**DATA EXTRACT**:

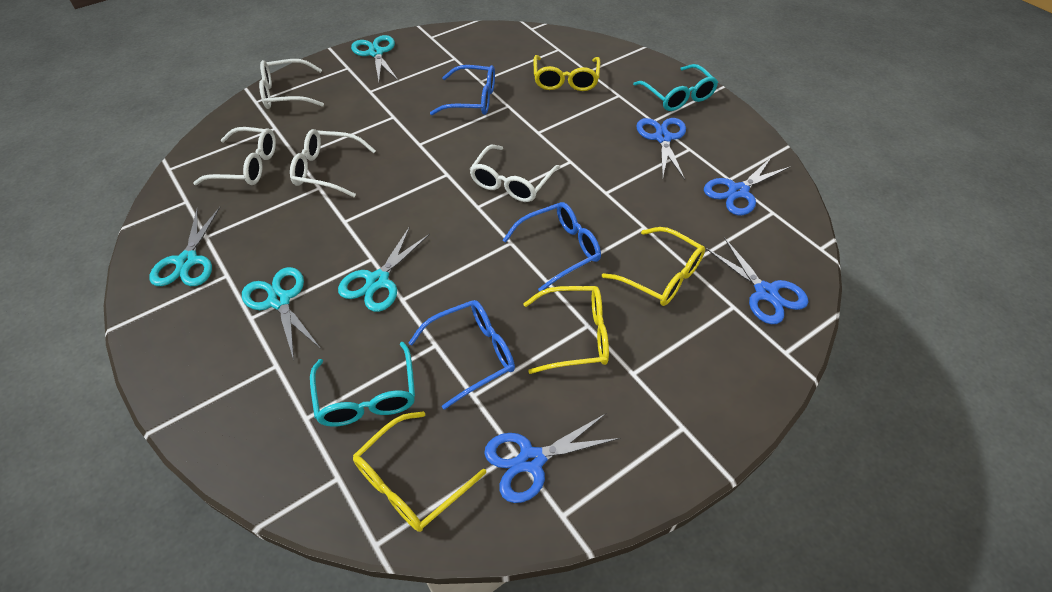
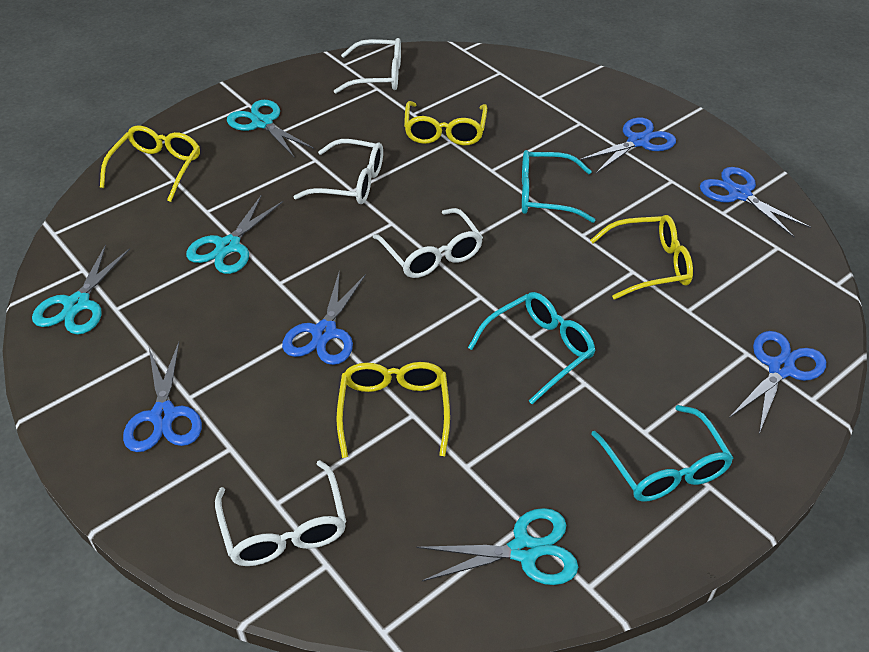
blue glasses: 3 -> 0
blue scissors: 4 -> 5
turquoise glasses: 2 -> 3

**PROBLEM TO WORK ON**: Go through the data line by line and work out how many lines contain "glasses". Give only that number.

**TASK OUTPUT**: 2